> Required work
Copy out, exactly as written, only the line containing "R3: 330k (GND, VDD) -> 330k (VB, VDD)" and the lines after it through the end of the records.

Segment Start: Raw data

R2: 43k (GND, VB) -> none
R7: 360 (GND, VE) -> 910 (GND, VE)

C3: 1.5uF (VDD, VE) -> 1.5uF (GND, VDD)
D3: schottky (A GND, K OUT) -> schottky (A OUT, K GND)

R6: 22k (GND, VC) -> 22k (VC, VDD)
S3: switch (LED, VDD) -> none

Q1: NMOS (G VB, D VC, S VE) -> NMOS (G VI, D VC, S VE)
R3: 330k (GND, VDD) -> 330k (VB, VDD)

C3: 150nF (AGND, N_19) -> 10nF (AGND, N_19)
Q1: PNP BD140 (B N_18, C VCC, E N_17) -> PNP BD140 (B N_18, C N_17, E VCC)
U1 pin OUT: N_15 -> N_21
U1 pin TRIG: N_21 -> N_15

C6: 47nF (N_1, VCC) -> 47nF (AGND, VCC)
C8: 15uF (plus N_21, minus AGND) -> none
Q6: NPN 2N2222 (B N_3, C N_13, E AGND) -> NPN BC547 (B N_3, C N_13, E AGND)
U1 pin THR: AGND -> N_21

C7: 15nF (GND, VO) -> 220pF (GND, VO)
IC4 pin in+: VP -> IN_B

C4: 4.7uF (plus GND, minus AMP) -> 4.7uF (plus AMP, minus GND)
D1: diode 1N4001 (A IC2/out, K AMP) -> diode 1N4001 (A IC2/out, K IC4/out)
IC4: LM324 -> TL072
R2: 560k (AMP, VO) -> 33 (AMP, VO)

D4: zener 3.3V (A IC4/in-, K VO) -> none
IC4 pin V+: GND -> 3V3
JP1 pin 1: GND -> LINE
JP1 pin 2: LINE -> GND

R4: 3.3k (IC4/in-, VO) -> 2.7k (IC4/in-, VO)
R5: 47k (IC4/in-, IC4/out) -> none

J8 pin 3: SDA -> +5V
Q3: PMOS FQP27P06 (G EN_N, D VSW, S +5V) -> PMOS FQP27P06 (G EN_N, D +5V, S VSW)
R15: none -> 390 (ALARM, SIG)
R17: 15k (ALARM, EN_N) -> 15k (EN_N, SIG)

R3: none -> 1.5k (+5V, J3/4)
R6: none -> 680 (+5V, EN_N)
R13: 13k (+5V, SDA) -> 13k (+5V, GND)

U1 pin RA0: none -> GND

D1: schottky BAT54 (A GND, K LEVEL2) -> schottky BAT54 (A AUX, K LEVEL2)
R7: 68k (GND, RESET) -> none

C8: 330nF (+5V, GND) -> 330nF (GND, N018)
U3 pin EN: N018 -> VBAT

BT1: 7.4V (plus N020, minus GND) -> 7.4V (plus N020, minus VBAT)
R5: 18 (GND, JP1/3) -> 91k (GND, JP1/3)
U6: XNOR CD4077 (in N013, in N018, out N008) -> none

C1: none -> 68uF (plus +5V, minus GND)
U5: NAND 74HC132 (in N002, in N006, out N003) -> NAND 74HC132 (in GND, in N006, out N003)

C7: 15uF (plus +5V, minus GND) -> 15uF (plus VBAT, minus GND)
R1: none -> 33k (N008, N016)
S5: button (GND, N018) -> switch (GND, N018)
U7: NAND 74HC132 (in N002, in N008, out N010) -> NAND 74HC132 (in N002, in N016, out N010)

Segment End: Raw data

> The completed task
R3: 330k (GND, VDD) -> 330k (VB, VDD)

C3: 150nF (AGND, N_19) -> 10nF (AGND, N_19)
Q1: PNP BD140 (B N_18, C VCC, E N_17) -> PNP BD140 (B N_18, C N_17, E VCC)
U1 pin OUT: N_15 -> N_21
U1 pin TRIG: N_21 -> N_15

C6: 47nF (N_1, VCC) -> 47nF (AGND, VCC)
C8: 15uF (plus N_21, minus AGND) -> none
Q6: NPN 2N2222 (B N_3, C N_13, E AGND) -> NPN BC547 (B N_3, C N_13, E AGND)
U1 pin THR: AGND -> N_21

C7: 15nF (GND, VO) -> 220pF (GND, VO)
IC4 pin in+: VP -> IN_B

C4: 4.7uF (plus GND, minus AMP) -> 4.7uF (plus AMP, minus GND)
D1: diode 1N4001 (A IC2/out, K AMP) -> diode 1N4001 (A IC2/out, K IC4/out)
IC4: LM324 -> TL072
R2: 560k (AMP, VO) -> 33 (AMP, VO)

D4: zener 3.3V (A IC4/in-, K VO) -> none
IC4 pin V+: GND -> 3V3
JP1 pin 1: GND -> LINE
JP1 pin 2: LINE -> GND

R4: 3.3k (IC4/in-, VO) -> 2.7k (IC4/in-, VO)
R5: 47k (IC4/in-, IC4/out) -> none

J8 pin 3: SDA -> +5V
Q3: PMOS FQP27P06 (G EN_N, D VSW, S +5V) -> PMOS FQP27P06 (G EN_N, D +5V, S VSW)
R15: none -> 390 (ALARM, SIG)
R17: 15k (ALARM, EN_N) -> 15k (EN_N, SIG)

R3: none -> 1.5k (+5V, J3/4)
R6: none -> 680 (+5V, EN_N)
R13: 13k (+5V, SDA) -> 13k (+5V, GND)

U1 pin RA0: none -> GND

D1: schottky BAT54 (A GND, K LEVEL2) -> schottky BAT54 (A AUX, K LEVEL2)
R7: 68k (GND, RESET) -> none

C8: 330nF (+5V, GND) -> 330nF (GND, N018)
U3 pin EN: N018 -> VBAT

BT1: 7.4V (plus N020, minus GND) -> 7.4V (plus N020, minus VBAT)
R5: 18 (GND, JP1/3) -> 91k (GND, JP1/3)
U6: XNOR CD4077 (in N013, in N018, out N008) -> none

C1: none -> 68uF (plus +5V, minus GND)
U5: NAND 74HC132 (in N002, in N006, out N003) -> NAND 74HC132 (in GND, in N006, out N003)

C7: 15uF (plus +5V, minus GND) -> 15uF (plus VBAT, minus GND)
R1: none -> 33k (N008, N016)
S5: button (GND, N018) -> switch (GND, N018)
U7: NAND 74HC132 (in N002, in N008, out N010) -> NAND 74HC132 (in N002, in N016, out N010)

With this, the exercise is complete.